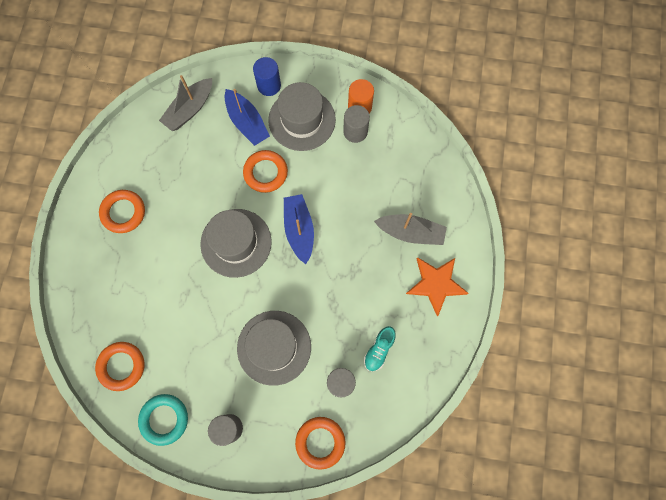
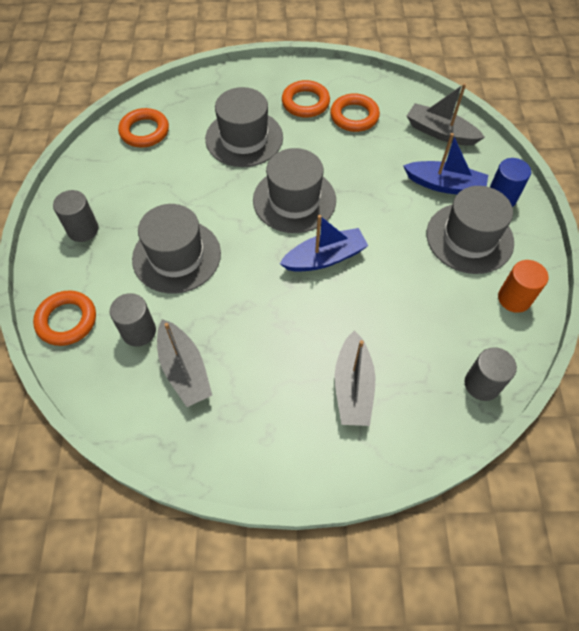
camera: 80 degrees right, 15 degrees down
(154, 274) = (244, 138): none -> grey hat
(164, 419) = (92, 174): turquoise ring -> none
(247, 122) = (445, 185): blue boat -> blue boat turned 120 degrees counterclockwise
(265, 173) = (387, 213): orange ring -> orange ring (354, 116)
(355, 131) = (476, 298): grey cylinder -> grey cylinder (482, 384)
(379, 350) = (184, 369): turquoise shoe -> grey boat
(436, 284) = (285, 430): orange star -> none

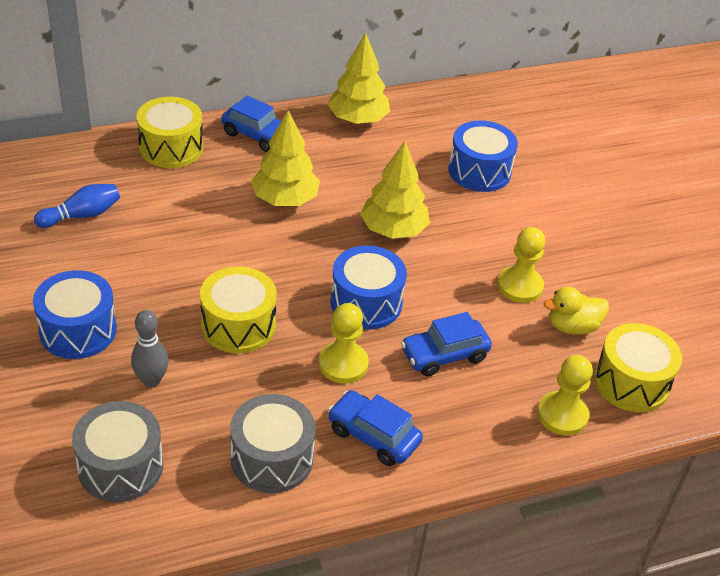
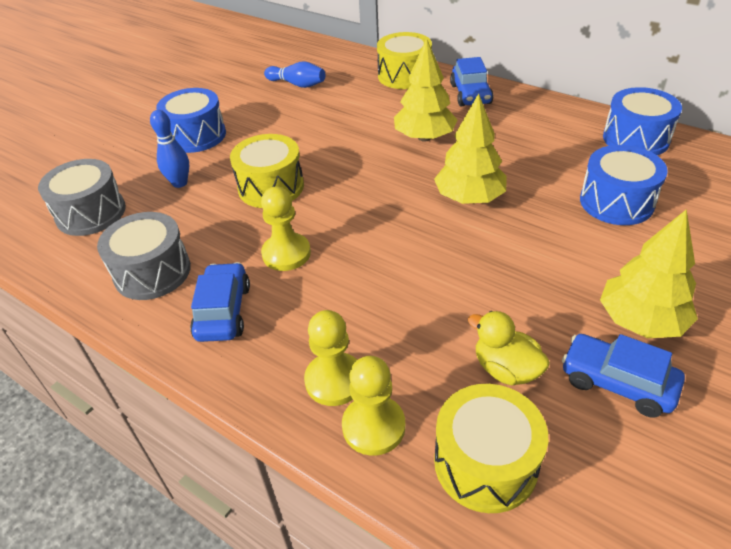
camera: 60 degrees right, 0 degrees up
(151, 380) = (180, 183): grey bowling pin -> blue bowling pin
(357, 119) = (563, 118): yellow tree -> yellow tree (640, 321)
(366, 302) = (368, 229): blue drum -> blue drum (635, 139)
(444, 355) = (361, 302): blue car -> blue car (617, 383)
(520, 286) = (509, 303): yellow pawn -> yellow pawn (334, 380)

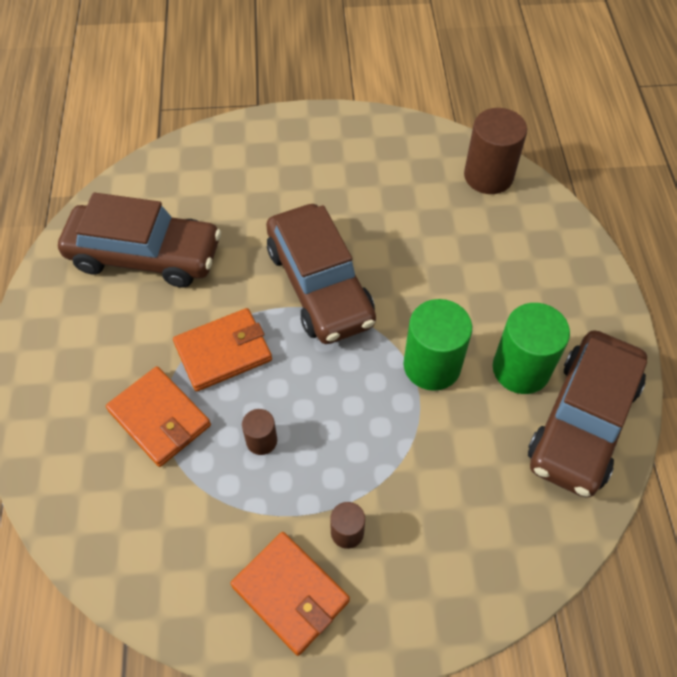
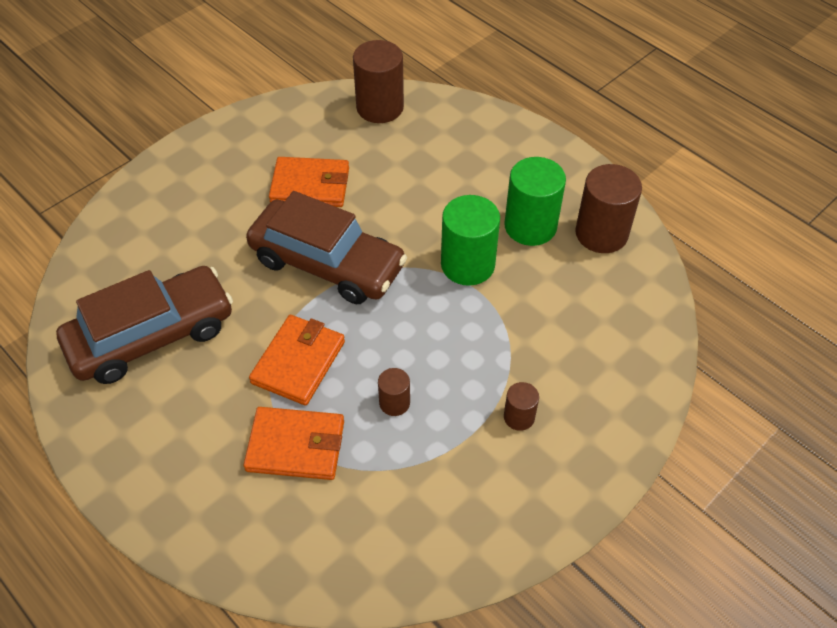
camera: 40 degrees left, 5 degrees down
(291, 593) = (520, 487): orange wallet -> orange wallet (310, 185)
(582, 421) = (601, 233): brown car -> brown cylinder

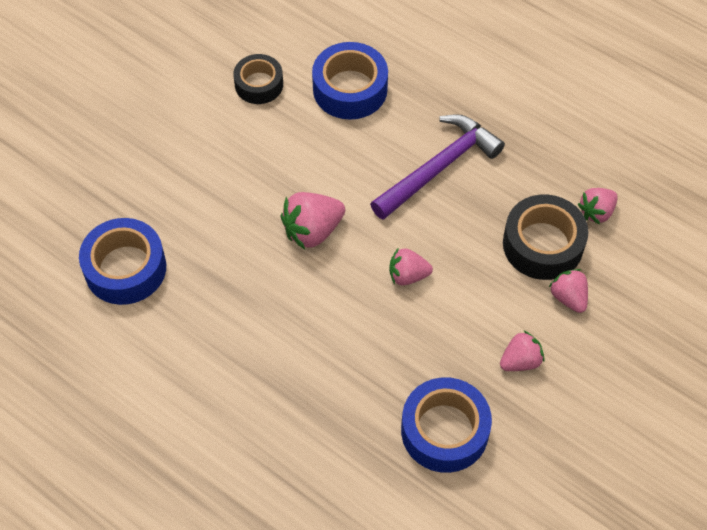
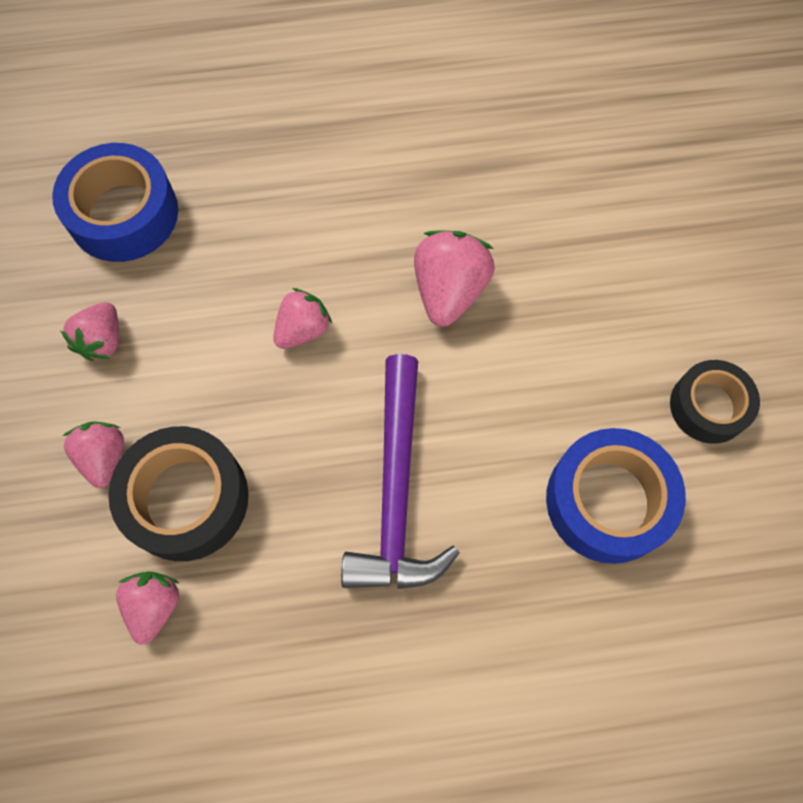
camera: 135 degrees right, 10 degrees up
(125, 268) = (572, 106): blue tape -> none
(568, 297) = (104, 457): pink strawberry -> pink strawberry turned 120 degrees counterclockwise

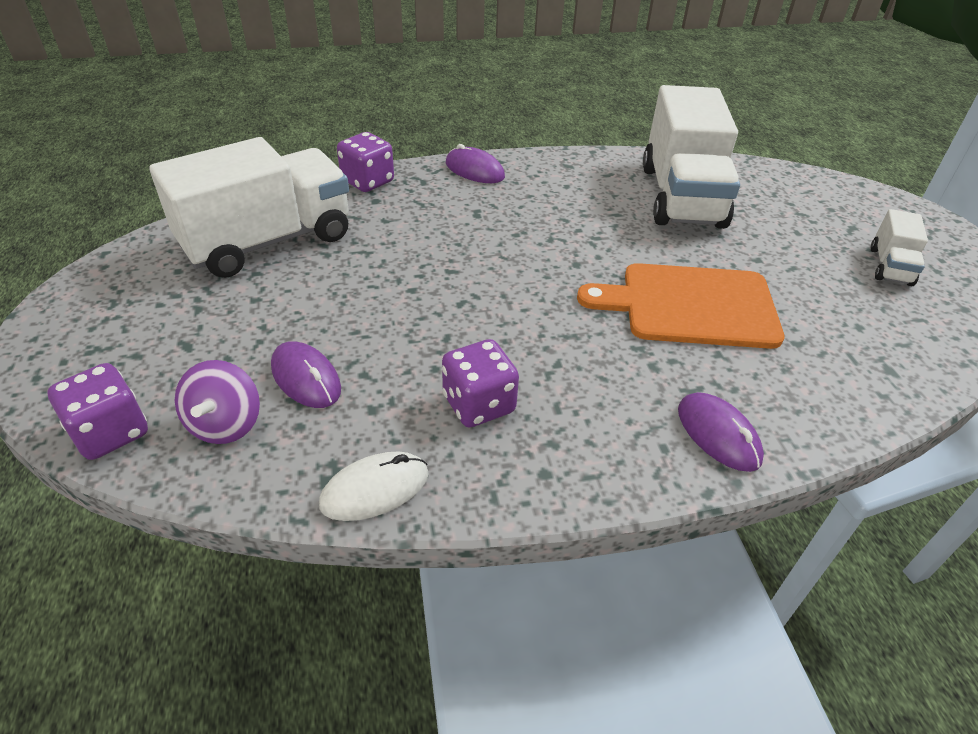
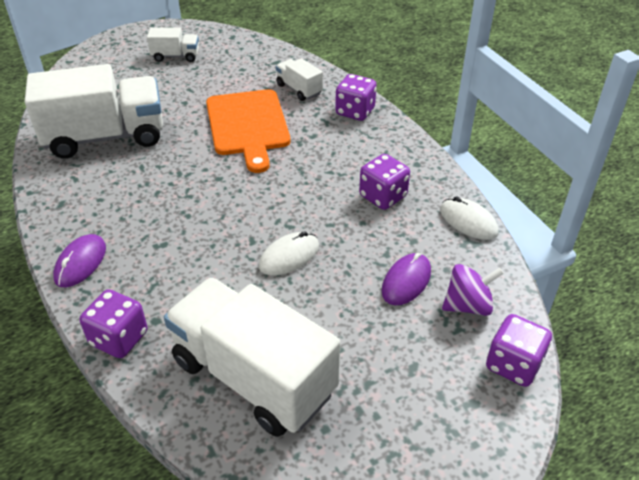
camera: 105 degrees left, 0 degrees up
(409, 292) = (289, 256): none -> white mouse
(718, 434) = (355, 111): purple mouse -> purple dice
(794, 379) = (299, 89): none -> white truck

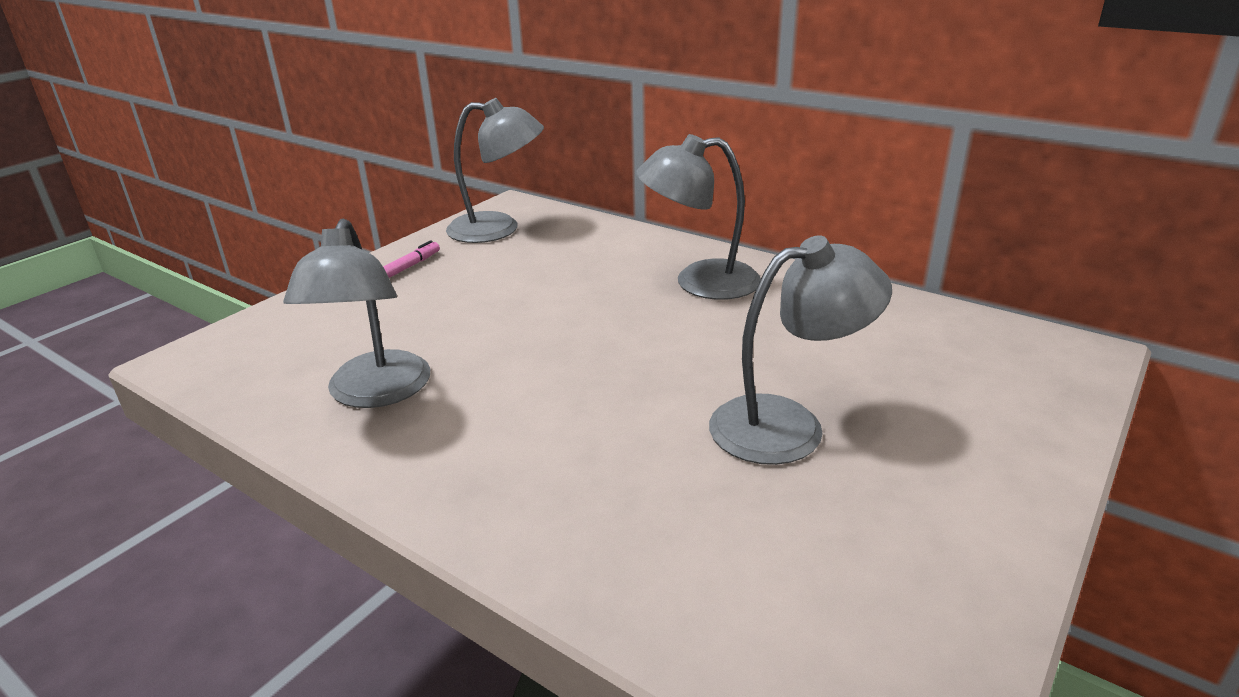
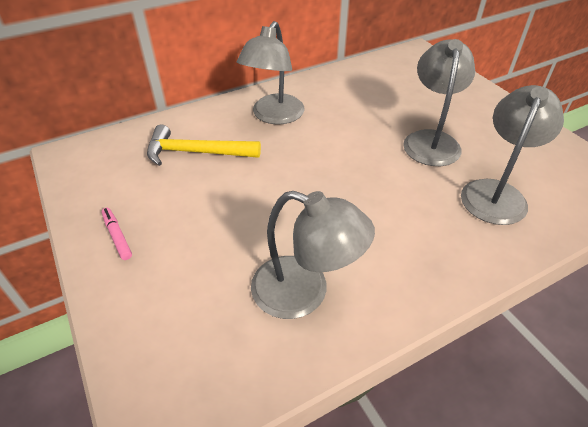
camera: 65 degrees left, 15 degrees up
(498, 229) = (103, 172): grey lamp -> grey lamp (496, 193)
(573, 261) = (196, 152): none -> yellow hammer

* Task instructions *
Each line of the data that contains "right" belongs in the answer.

* Output of the task *
camera: 80 degrees right, 15 degrees down
camera: 60 degrees right, 0 degrees up
camera: 135 degrees right, 10 degrees up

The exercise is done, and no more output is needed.